◆ **What to do**
Copy out each line of the material that includes the word "none".

........

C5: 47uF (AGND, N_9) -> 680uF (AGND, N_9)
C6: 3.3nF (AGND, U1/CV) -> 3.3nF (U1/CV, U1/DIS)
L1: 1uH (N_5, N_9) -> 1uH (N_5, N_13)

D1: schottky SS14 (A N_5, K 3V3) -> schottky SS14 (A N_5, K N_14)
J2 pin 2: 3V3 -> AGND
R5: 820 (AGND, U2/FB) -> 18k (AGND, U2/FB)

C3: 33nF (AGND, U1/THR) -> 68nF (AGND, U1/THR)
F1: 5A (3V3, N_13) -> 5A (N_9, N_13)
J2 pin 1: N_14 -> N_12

........

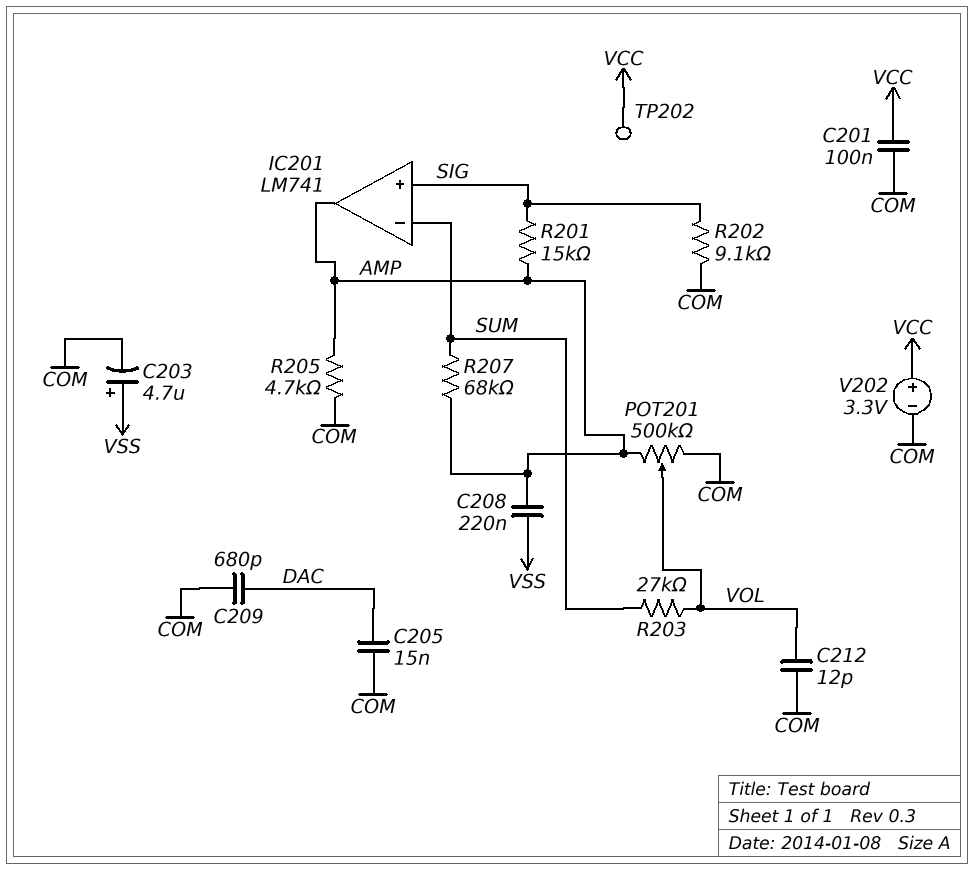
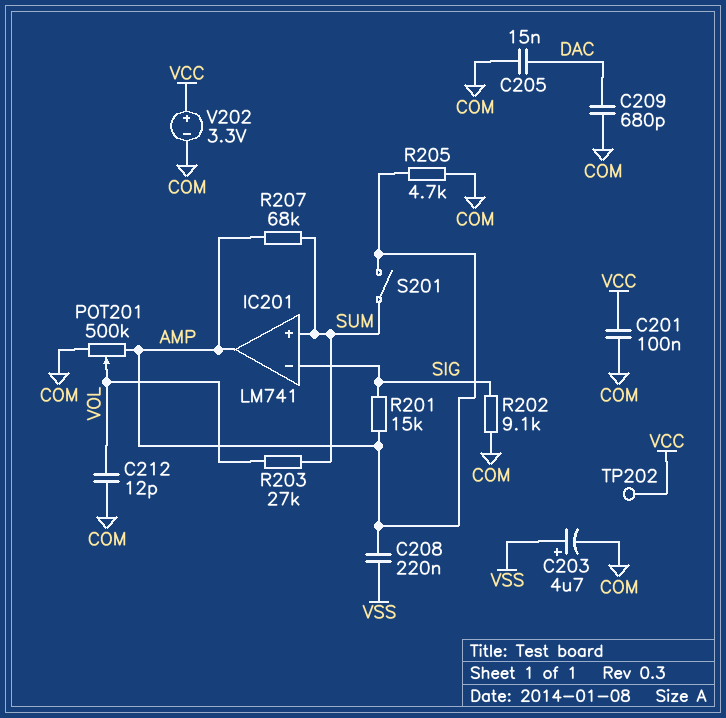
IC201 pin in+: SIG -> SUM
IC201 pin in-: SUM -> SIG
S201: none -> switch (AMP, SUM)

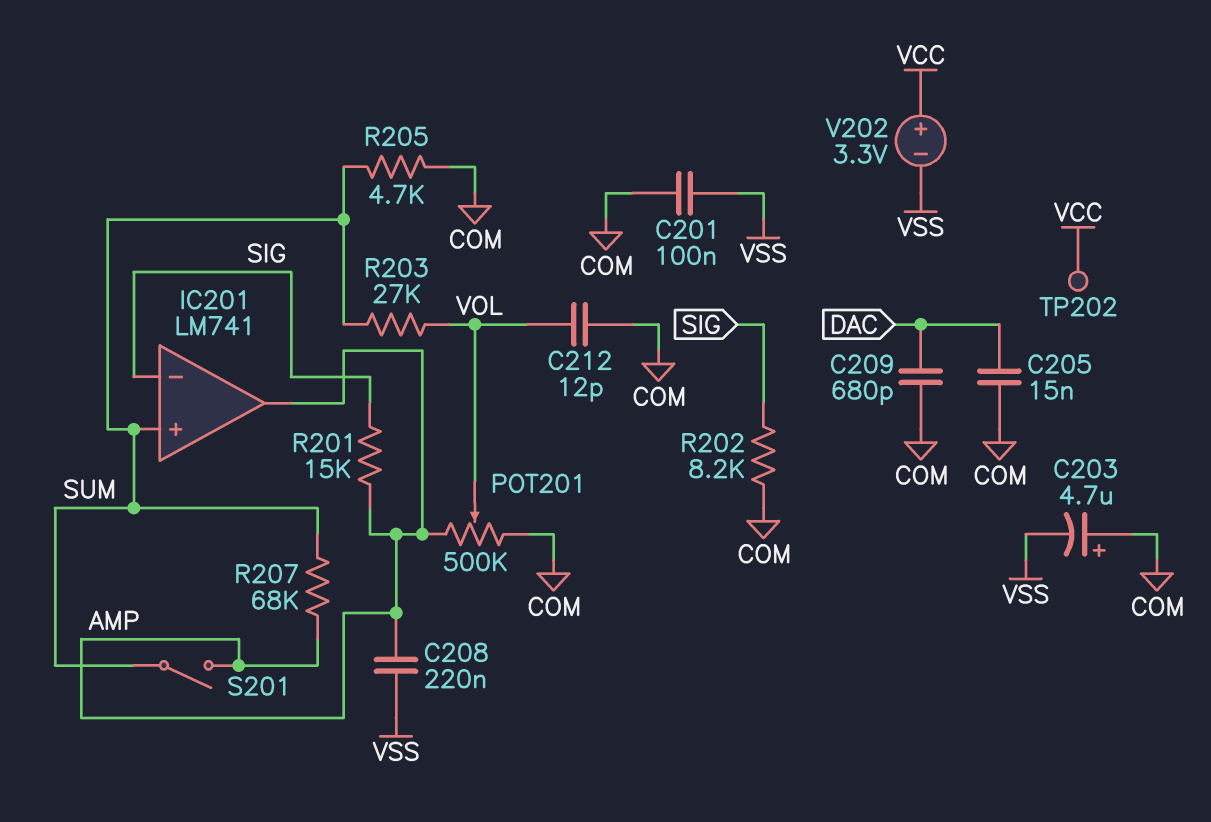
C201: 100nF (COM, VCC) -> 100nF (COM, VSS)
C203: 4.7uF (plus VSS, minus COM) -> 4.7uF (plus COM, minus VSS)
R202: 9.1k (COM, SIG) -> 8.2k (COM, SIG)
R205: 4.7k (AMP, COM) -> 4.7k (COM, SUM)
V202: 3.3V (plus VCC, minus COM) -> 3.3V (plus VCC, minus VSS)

........

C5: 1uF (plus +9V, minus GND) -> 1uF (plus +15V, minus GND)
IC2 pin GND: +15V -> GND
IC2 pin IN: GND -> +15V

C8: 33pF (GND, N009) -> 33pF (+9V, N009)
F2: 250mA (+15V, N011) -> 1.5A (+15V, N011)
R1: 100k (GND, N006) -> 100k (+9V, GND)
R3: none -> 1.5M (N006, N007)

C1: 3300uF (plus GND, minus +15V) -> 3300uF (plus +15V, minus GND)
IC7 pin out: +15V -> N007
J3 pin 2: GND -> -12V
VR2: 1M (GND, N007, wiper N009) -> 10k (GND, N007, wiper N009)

........

◆ **Answer to this task**
S201: none -> switch (AMP, SUM)
R3: none -> 1.5M (N006, N007)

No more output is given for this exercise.